Change detection outputs:
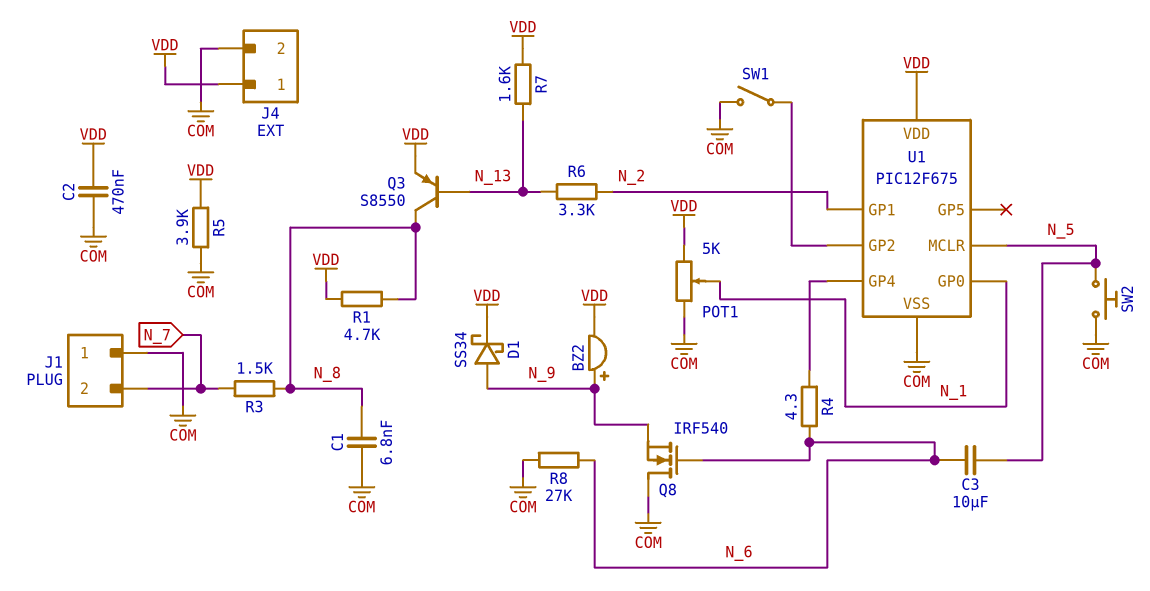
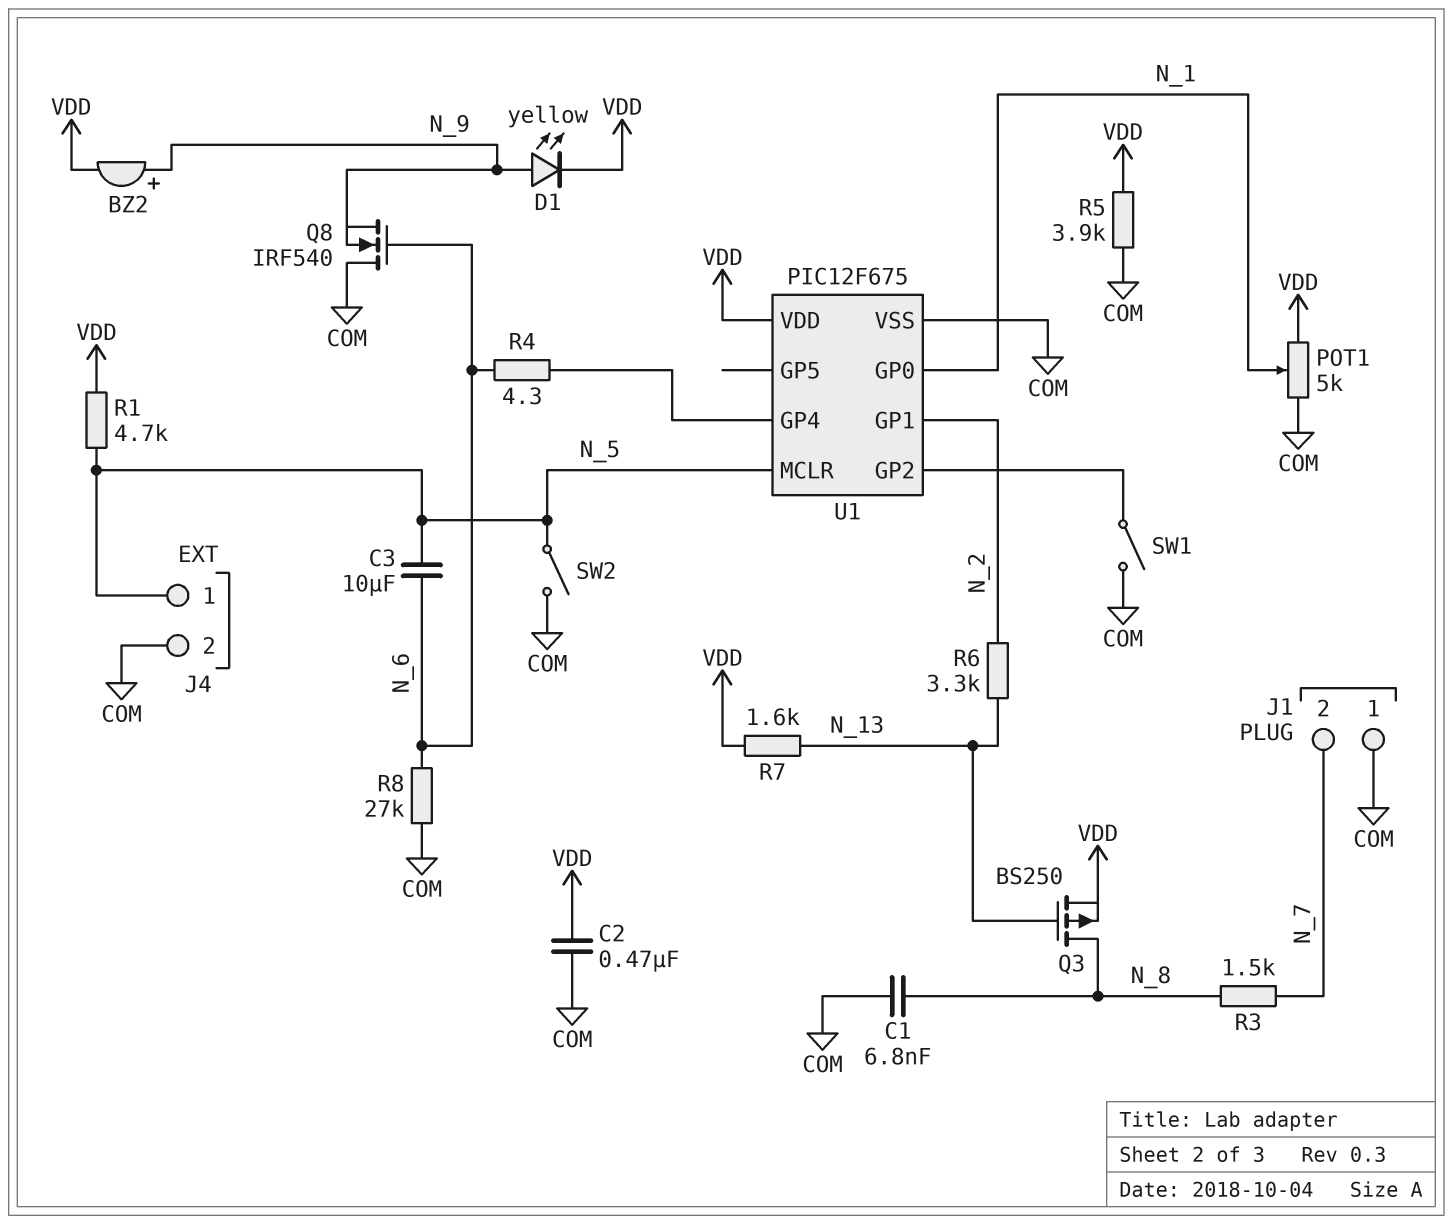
D1: schottky SS34 (A N_9, K VDD) -> LED yellow (A N_9, K VDD)
J4 pin 1: VDD -> N_5
Q3: PNP S8550 (B N_13, C N_8, E VDD) -> PMOS BS250 (G N_13, D N_8, S VDD)
R1: 4.7k (N_8, VDD) -> 4.7k (N_5, VDD)
SW2: button (COM, N_5) -> switch (COM, N_5)

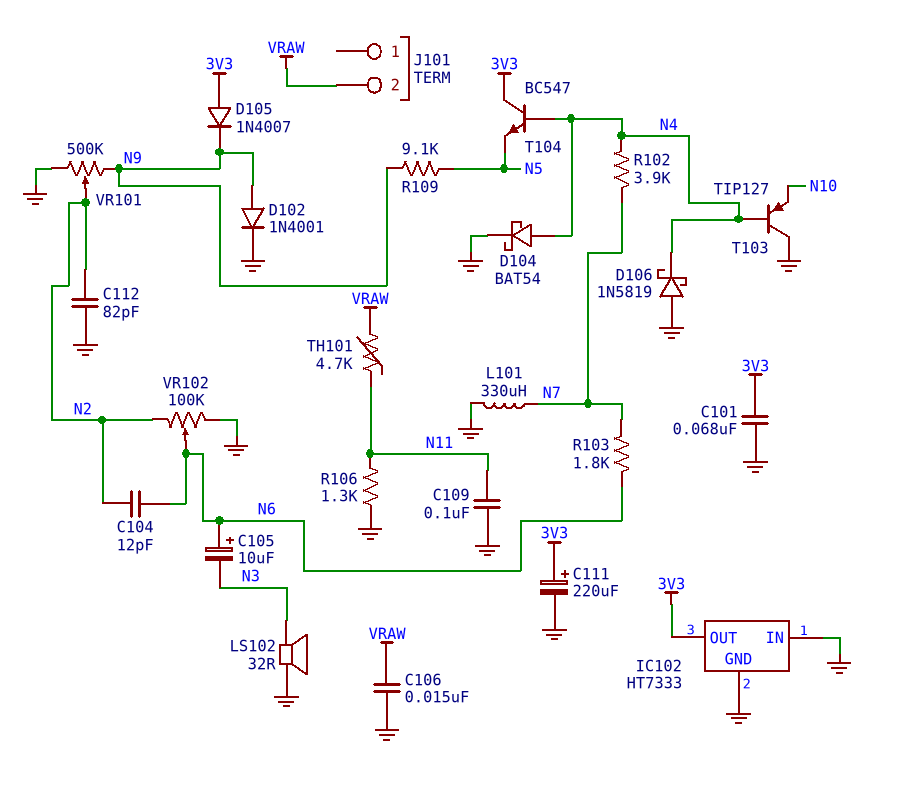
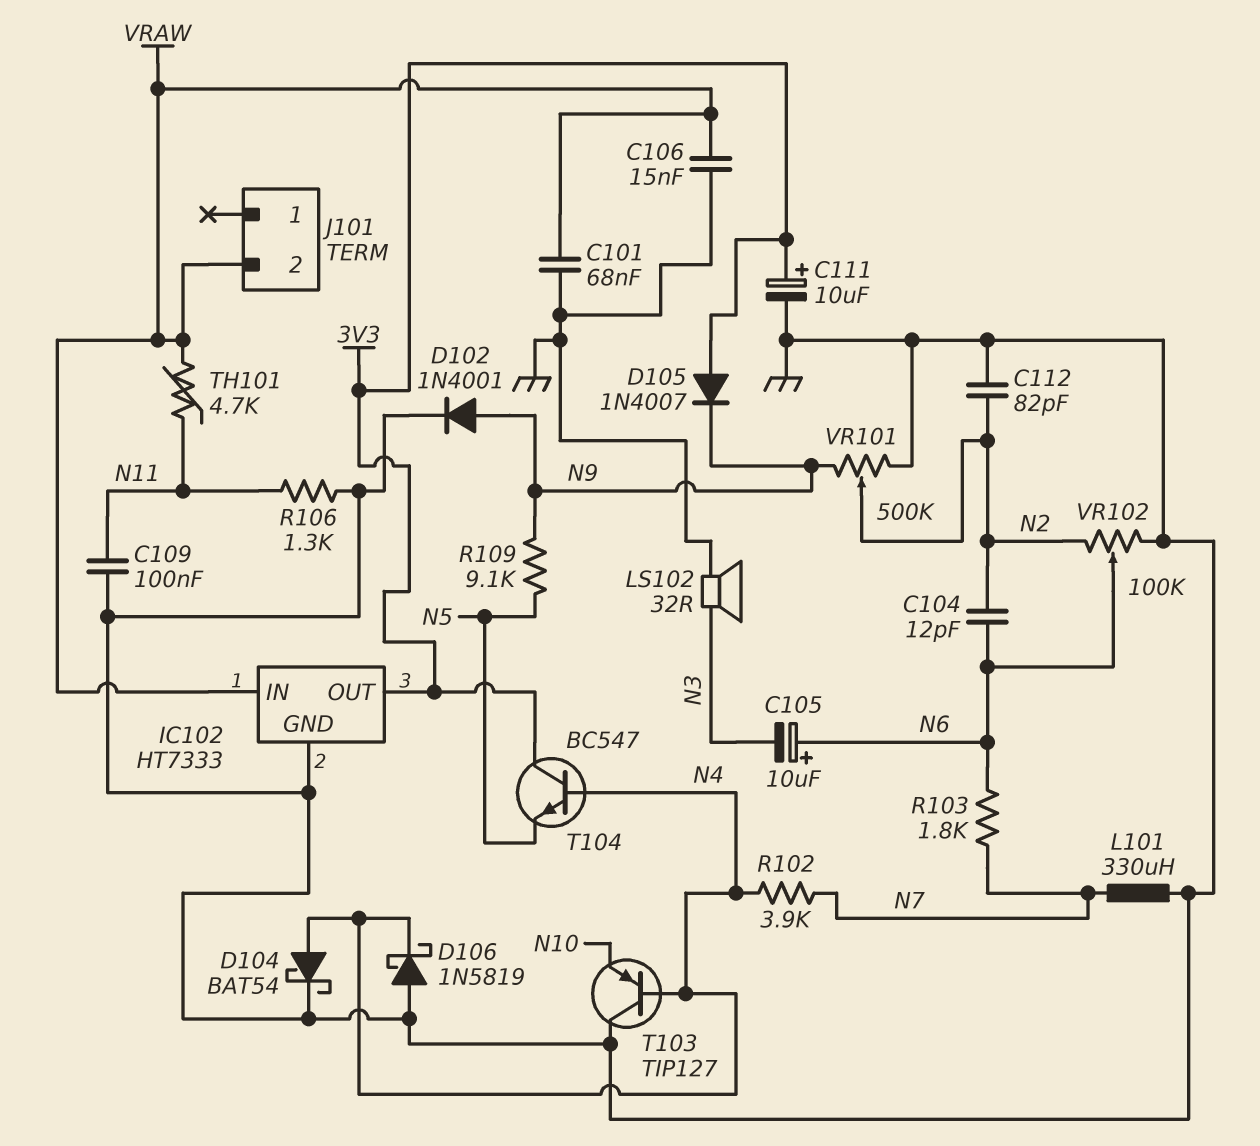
C101: 68nF (3V3, GND) -> 68nF (GND, VRAW)
C111: 220uF (plus 3V3, minus GND) -> 10uF (plus 3V3, minus GND)
IC102 pin IN: GND -> VRAW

ACTIVITY: Please output the records above exactly, without the pictures.

PROBLEM SOLUTION:
D1: schottky SS34 (A N_9, K VDD) -> LED yellow (A N_9, K VDD)
J4 pin 1: VDD -> N_5
Q3: PNP S8550 (B N_13, C N_8, E VDD) -> PMOS BS250 (G N_13, D N_8, S VDD)
R1: 4.7k (N_8, VDD) -> 4.7k (N_5, VDD)
SW2: button (COM, N_5) -> switch (COM, N_5)

C101: 68nF (3V3, GND) -> 68nF (GND, VRAW)
C111: 220uF (plus 3V3, minus GND) -> 10uF (plus 3V3, minus GND)
IC102 pin IN: GND -> VRAW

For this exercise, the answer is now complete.